[Stored dataset items]
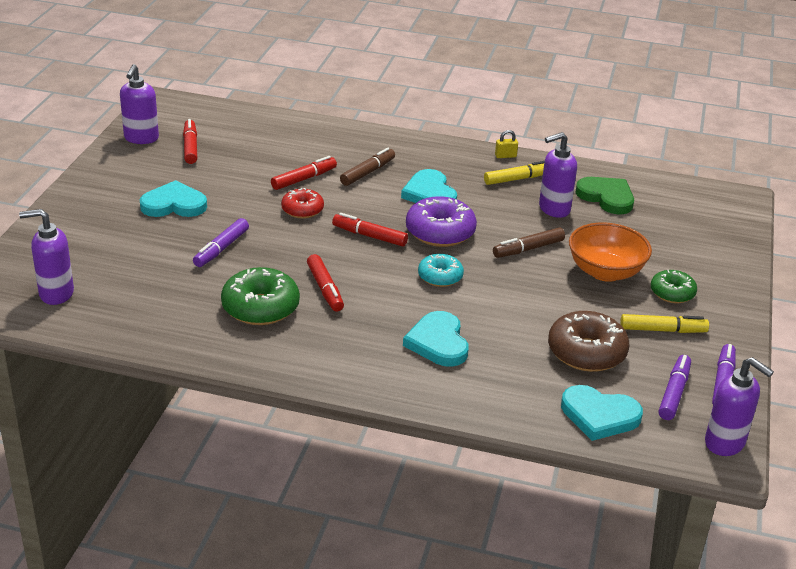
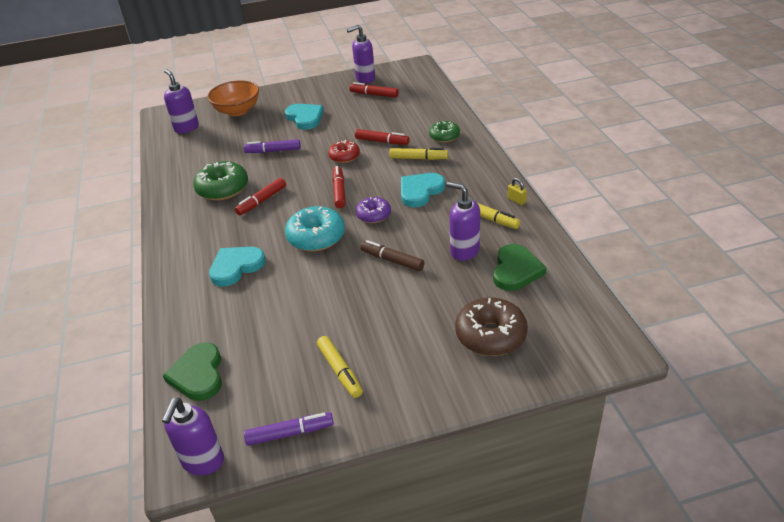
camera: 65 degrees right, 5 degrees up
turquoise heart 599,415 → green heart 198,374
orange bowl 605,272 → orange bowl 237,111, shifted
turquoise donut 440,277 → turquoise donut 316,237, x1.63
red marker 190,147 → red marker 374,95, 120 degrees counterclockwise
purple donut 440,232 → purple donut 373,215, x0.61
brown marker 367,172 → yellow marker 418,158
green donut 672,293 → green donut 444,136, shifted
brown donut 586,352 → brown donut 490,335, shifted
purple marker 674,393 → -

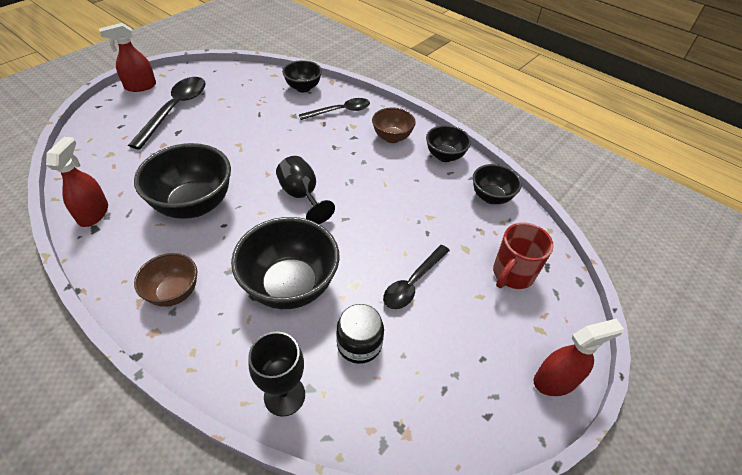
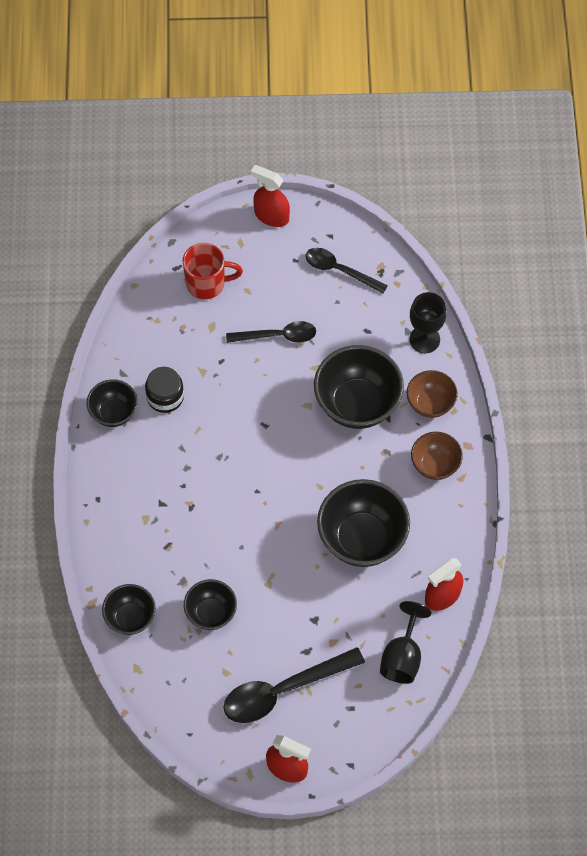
camera: 130 degrees left, 15 degrees up
black jar 359,343 → black jar 165,397, shifted
black bowl 491,197 → black bowl 211,613, shifted
black spoon 340,111 → black spoon 339,270, shifted
black goblet 302,196 → black goblet 402,657, shifted
brown bowl 392,137 → brown bowl 430,403, shifted

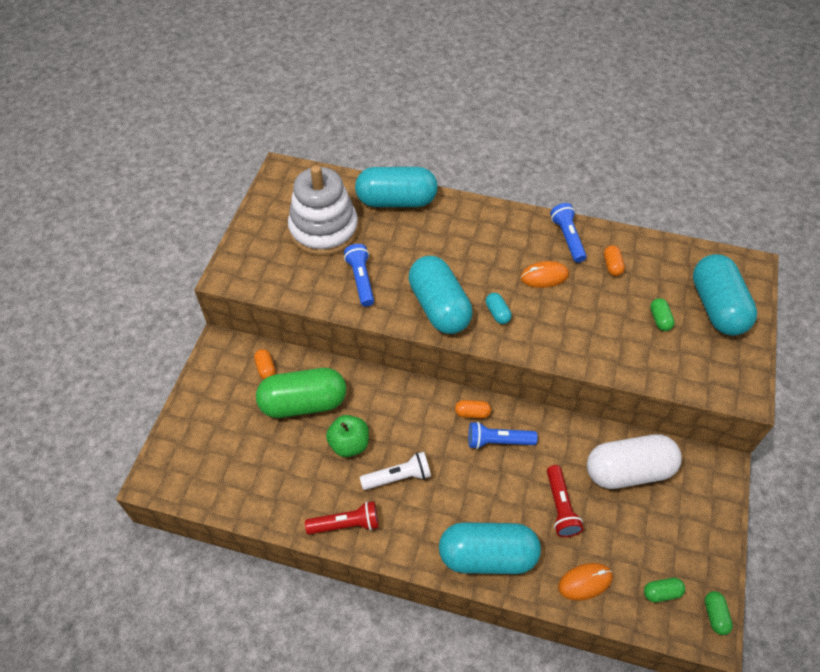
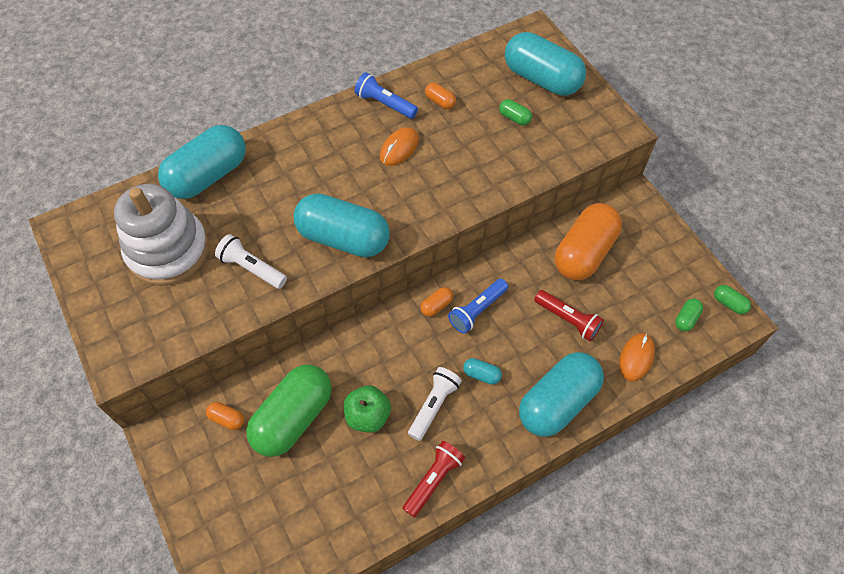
camera: 45 degrees left, 5 degrees up
blue flashlight 361,280 → white flashlight 252,268
turquoise capsule 497,313 → turquoise capsule 481,374, shifted
white capsule 628,471 → orange capsule 584,252

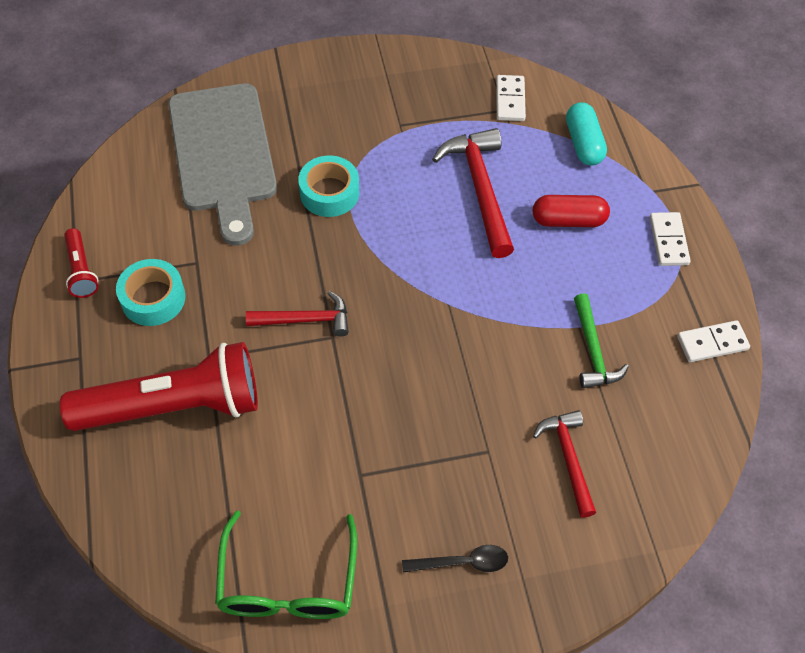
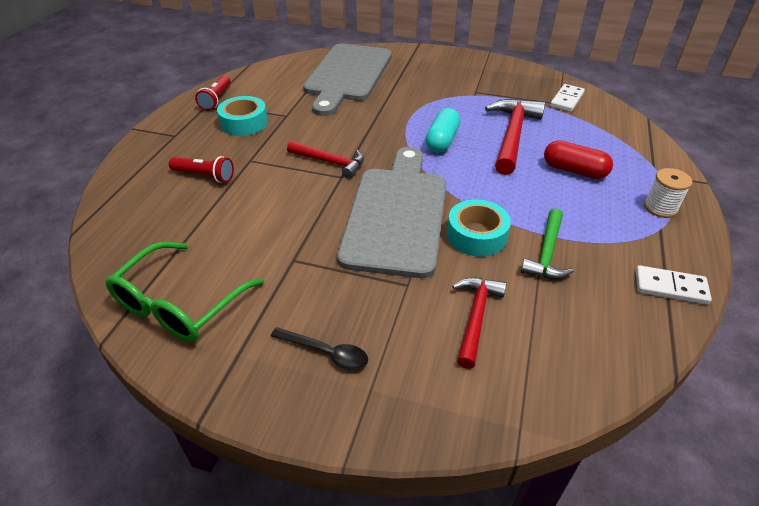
camera: 30 degrees right, 15 degrees down
red flashlight 174,406 → red flashlight 205,176, x0.45
- → grey cutting board 396,214
turquoise capsule 583,143 → turquoise capsule 442,141, shifted
turquoise tape 329,193 → turquoise tape 476,235, shifted
white domino 668,241 → white spool 660,207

— Task item —
In the records above, find the line containing "black jar 359,343", then please restate it and each line after it word for word, pictures excluded.

— Answer to this problem —
black jar 359,343 → black jar 165,397, shifted
black bowl 491,197 → black bowl 211,613, shifted
black spoon 340,111 → black spoon 339,270, shifted
black goblet 302,196 → black goblet 402,657, shifted
brown bowl 392,137 → brown bowl 430,403, shifted

camera: 45 degrees left, 5 degrees up
blue flashlight 361,280 → white flashlight 252,268
turquoise capsule 497,313 → turquoise capsule 481,374, shifted
white capsule 628,471 → orange capsule 584,252

camera: 30 degrees right, 15 degrees down
red flashlight 174,406 → red flashlight 205,176, x0.45
- → grey cutting board 396,214
turquoise capsule 583,143 → turquoise capsule 442,141, shifted
turquoise tape 329,193 → turquoise tape 476,235, shifted
white domino 668,241 → white spool 660,207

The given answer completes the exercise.